**Coordinate change listings:**
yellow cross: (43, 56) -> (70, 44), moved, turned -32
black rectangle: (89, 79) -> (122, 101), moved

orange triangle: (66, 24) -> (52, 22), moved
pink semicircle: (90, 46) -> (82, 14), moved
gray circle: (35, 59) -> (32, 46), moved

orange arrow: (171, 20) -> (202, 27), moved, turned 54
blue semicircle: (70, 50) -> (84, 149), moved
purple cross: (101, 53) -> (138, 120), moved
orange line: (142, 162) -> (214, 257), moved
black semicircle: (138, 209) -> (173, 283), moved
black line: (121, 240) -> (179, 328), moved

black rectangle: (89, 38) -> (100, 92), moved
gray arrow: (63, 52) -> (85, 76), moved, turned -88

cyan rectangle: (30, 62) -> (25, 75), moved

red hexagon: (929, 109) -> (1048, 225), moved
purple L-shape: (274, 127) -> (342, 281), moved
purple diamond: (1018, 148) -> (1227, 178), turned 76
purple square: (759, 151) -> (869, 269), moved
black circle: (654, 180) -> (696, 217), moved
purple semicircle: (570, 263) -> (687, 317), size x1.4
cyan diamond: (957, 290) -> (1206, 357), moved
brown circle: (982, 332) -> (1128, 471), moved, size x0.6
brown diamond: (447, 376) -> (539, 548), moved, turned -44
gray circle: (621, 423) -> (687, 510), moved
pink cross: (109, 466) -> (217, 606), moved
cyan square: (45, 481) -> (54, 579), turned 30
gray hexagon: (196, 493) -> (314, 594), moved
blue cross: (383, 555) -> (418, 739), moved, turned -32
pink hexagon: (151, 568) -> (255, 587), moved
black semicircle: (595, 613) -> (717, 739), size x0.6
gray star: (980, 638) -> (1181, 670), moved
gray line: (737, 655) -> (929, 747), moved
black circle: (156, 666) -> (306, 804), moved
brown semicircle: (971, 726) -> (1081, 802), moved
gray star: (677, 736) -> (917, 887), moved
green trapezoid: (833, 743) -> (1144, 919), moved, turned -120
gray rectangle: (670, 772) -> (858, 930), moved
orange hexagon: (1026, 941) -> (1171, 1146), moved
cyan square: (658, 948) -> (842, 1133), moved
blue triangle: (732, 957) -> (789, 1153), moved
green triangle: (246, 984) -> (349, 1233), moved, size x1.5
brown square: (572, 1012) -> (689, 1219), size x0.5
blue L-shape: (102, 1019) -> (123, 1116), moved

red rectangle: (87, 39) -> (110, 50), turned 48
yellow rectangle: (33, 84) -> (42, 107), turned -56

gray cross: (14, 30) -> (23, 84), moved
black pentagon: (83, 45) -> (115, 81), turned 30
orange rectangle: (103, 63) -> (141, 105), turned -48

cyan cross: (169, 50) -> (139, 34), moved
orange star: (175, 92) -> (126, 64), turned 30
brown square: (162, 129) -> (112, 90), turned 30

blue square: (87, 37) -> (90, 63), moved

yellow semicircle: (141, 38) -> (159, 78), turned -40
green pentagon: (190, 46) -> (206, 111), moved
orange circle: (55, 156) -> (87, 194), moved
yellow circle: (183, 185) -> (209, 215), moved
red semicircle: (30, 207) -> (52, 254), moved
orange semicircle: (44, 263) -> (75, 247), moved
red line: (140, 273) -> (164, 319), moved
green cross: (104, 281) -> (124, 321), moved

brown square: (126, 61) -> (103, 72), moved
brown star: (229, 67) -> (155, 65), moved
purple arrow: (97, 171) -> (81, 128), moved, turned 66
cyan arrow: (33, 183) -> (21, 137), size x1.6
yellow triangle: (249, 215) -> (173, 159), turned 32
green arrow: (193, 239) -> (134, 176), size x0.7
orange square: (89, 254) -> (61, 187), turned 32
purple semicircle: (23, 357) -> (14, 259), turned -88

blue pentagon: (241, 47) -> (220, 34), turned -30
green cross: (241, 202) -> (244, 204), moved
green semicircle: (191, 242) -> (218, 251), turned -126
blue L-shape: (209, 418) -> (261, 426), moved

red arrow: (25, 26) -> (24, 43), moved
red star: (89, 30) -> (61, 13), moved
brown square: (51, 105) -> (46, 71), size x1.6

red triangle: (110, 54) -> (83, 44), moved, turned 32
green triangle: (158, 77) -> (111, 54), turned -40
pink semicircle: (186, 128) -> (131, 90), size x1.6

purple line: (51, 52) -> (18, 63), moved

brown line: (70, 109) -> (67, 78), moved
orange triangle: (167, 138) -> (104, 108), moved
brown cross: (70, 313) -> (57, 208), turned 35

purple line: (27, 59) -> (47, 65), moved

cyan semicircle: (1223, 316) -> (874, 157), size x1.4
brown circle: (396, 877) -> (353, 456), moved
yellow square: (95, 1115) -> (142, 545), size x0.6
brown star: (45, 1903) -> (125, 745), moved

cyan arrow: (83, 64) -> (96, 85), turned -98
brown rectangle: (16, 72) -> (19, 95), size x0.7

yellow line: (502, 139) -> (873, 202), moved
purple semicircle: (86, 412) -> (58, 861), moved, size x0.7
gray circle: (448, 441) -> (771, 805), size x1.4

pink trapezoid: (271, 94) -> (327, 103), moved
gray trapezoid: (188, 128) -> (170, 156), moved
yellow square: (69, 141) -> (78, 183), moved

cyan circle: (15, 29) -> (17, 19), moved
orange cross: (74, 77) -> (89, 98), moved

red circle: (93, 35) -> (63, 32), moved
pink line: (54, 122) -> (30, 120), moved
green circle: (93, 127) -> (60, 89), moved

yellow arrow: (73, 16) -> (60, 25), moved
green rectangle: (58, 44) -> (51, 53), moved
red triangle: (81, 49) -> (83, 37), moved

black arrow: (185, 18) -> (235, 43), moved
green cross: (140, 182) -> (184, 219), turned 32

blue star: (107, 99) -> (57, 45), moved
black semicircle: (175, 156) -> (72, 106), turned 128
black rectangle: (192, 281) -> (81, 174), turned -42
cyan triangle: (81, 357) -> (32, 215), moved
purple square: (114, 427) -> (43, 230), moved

**EXERCISE:**
Repeat, exactly as they stand above, the lines from the line with "purple semicircle: (23, 357)" to the line with "red arrow: (25, 26) -> (24, 43), moved", both lines included.

**WRITTEN ANSWER:**
purple semicircle: (23, 357) -> (14, 259), turned -88

blue pentagon: (241, 47) -> (220, 34), turned -30
green cross: (241, 202) -> (244, 204), moved
green semicircle: (191, 242) -> (218, 251), turned -126
blue L-shape: (209, 418) -> (261, 426), moved

red arrow: (25, 26) -> (24, 43), moved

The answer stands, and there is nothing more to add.